** Task inputs follows **
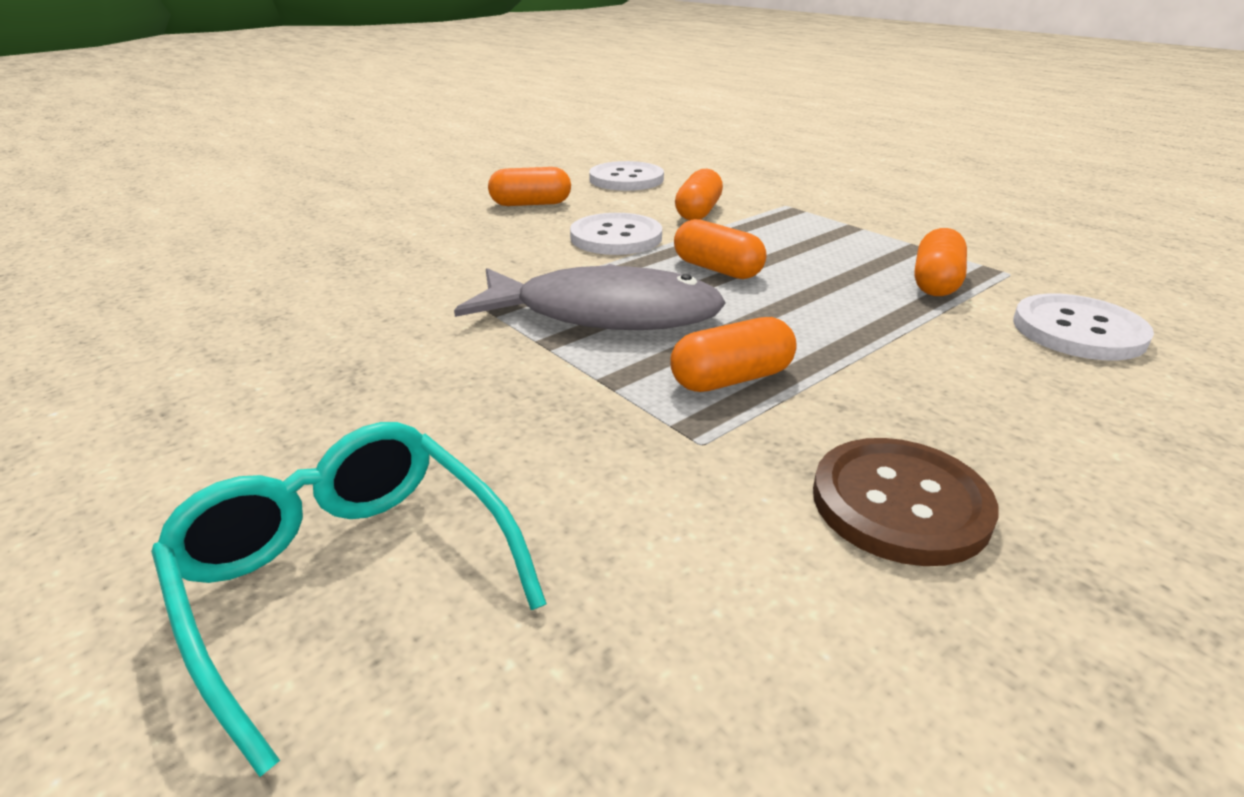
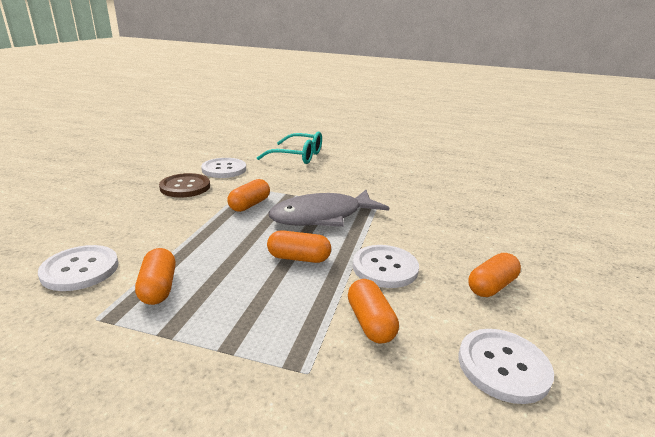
camera: 145 degrees right, 5 degrees down
(729, 576) = (224, 169): none -> white button

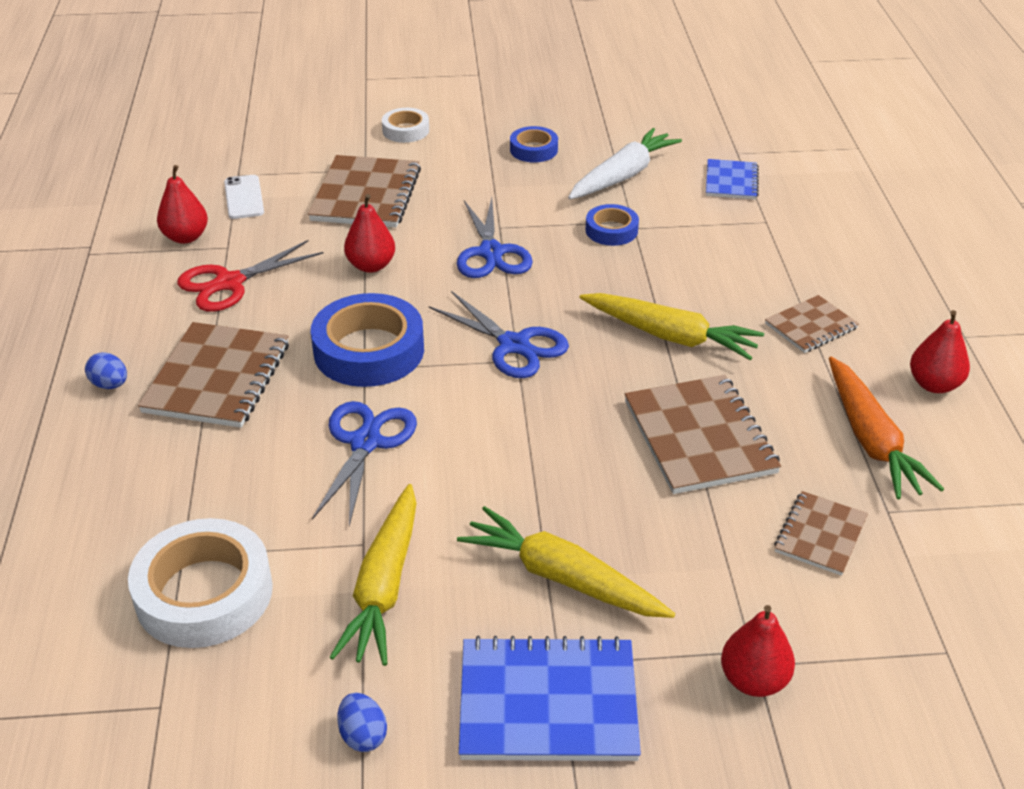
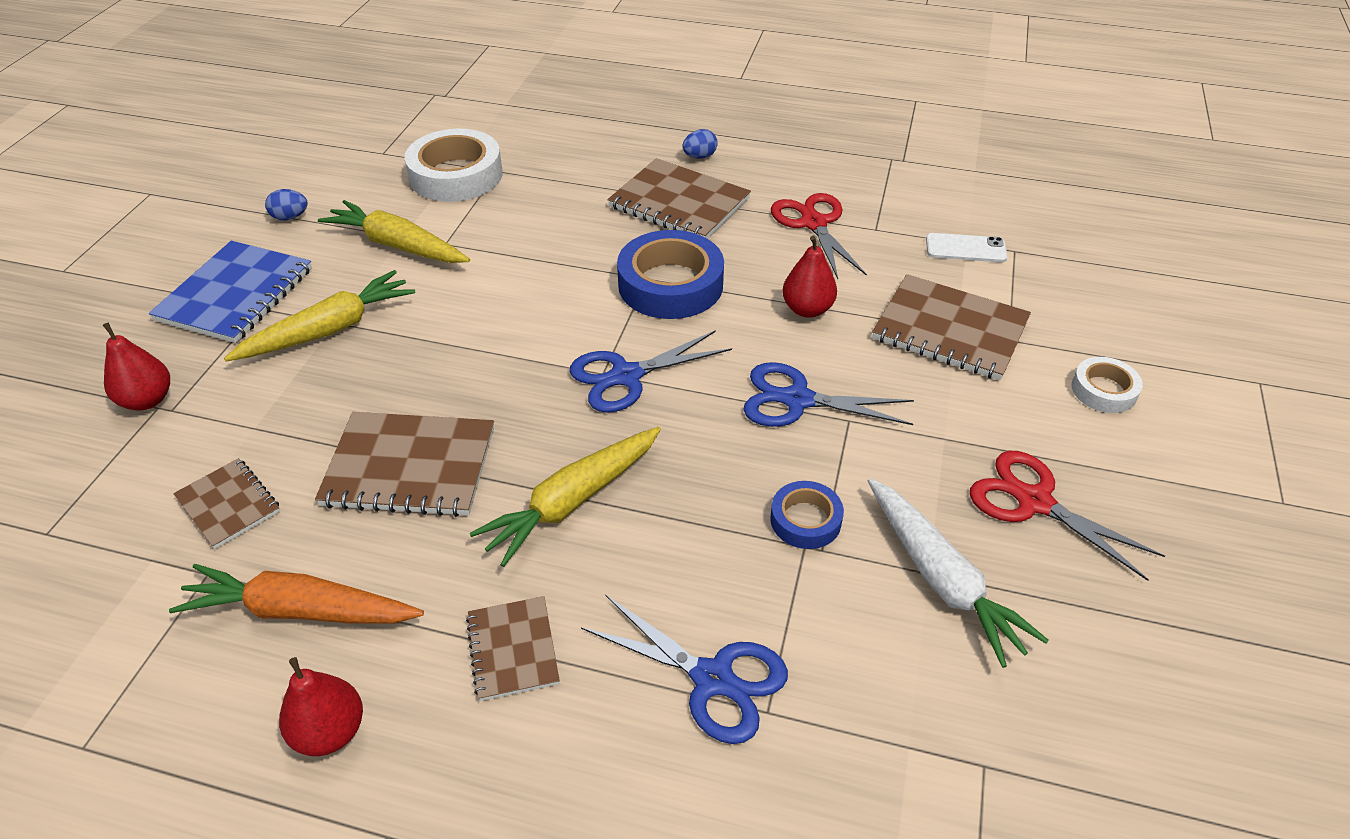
camera: 110 degrees right, 5 degrees up
(186, 237) = (900, 208): red pear -> none
(365, 442) = (551, 262): blue scissors -> blue scissors (713, 679)
(533, 150) = (1034, 502): blue tape -> red scissors
(731, 181) = (893, 714): blue notebook -> none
** End of Task inputs **
From the listing above, report the number of lines containing the string "camera", without any accompanying remarks.

2